• 指示
以下の行から、文字列「tuplet」を含む行をすべて挙げてください。大文字と小文字は区別されます。

• データ収集から得られた記録
::::

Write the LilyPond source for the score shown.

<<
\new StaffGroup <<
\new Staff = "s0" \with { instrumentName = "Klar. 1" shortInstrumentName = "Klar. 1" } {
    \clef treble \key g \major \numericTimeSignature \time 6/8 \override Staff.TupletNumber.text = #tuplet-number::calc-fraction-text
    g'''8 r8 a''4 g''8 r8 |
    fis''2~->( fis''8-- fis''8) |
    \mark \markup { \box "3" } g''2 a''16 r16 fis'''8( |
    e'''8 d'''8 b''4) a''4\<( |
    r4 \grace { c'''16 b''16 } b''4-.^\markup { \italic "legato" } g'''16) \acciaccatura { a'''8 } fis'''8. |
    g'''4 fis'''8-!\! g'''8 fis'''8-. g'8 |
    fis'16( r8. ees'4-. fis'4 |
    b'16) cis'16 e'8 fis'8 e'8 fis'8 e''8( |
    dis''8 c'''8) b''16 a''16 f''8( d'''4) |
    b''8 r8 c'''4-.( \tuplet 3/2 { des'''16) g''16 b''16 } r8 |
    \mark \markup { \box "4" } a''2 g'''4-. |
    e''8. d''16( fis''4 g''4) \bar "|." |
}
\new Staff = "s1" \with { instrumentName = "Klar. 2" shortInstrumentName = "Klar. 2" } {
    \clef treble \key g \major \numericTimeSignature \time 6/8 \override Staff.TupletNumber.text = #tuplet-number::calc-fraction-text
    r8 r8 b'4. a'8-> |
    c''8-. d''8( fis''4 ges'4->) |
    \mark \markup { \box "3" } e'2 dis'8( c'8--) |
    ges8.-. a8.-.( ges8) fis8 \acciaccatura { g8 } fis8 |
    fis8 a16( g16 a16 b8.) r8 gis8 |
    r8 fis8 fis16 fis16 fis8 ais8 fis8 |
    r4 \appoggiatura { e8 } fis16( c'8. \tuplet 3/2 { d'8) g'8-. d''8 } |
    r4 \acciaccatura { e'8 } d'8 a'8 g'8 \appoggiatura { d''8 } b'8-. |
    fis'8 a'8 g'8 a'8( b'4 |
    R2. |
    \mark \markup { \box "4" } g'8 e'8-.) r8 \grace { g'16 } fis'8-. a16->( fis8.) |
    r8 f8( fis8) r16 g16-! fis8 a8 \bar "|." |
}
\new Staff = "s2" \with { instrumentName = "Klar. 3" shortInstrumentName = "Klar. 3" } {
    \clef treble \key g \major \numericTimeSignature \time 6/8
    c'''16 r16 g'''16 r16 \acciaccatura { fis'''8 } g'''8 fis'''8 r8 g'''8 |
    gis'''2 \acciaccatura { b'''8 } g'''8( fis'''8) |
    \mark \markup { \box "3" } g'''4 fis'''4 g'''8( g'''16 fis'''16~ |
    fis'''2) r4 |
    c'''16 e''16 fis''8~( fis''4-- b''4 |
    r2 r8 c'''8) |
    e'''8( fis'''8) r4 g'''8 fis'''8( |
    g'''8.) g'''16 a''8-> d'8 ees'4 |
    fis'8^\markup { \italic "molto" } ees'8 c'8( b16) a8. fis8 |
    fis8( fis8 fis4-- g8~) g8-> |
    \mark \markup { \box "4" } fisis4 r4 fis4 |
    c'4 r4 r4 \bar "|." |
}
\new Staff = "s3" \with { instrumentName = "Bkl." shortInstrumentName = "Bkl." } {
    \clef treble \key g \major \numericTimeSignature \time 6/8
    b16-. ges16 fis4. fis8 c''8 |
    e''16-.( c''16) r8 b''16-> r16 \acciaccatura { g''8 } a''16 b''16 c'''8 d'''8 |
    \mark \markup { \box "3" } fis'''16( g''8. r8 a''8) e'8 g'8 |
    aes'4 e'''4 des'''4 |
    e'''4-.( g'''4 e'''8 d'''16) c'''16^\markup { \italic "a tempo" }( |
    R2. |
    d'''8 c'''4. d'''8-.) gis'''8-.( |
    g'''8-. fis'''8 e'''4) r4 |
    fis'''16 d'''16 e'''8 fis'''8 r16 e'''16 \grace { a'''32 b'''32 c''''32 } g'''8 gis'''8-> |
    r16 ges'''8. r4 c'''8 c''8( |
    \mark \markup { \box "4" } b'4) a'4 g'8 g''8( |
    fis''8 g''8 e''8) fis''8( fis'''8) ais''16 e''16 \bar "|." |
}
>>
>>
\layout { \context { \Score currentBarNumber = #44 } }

::::

• 結果
    \clef treble \key g \major \numericTimeSignature \time 6/8 \override Staff.TupletNumber.text = #tuplet-number::calc-fraction-text
    b''8 r8 c'''4-.( \tuplet 3/2 { des'''16) g''16 b''16 } r8 |
    \clef treble \key g \major \numericTimeSignature \time 6/8 \override Staff.TupletNumber.text = #tuplet-number::calc-fraction-text
    r4 \appoggiatura { e8 } fis16( c'8. \tuplet 3/2 { d'8) g'8-. d''8 } |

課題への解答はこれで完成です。